* _ACTION ITEM_
How many lines within the records include the word "round"? Only that number should be given.

================================

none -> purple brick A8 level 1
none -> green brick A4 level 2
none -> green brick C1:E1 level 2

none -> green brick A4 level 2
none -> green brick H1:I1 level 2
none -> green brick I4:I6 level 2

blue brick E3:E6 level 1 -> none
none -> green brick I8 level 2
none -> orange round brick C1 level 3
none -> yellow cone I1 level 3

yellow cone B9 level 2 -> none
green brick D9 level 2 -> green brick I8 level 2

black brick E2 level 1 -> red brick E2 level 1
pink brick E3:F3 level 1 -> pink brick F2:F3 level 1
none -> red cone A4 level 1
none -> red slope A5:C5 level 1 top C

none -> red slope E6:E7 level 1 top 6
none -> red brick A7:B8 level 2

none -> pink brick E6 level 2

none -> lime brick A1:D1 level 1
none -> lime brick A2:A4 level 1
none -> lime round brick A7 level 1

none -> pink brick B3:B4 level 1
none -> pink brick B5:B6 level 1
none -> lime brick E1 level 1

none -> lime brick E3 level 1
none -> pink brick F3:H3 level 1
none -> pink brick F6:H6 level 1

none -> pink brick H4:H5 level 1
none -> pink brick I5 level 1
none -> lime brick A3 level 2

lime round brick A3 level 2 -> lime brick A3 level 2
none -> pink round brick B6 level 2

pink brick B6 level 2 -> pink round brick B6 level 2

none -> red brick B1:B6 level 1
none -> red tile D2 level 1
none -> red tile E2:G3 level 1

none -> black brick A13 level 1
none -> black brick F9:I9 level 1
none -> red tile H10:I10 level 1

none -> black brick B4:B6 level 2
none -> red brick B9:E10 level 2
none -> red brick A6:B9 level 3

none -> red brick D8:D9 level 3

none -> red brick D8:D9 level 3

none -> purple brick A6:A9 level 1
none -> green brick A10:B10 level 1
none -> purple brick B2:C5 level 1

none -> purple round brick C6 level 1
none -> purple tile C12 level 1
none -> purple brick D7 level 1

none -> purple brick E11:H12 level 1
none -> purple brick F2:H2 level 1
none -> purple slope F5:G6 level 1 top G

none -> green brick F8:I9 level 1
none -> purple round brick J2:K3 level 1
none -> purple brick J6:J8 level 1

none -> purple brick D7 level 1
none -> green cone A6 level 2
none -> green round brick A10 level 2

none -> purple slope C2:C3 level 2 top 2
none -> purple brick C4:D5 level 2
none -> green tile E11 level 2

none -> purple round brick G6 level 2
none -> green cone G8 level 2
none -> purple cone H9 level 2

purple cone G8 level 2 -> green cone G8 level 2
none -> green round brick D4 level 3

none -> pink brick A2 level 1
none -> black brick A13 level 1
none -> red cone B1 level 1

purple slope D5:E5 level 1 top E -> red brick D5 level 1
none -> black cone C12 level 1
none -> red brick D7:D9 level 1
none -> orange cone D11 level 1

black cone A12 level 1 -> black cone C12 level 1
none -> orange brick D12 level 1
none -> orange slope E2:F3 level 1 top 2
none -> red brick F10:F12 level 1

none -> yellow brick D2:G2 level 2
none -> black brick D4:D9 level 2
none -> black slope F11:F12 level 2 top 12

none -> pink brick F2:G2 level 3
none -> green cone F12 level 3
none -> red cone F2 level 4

================================

* _OUTPUT OF THE EXERCISE_
10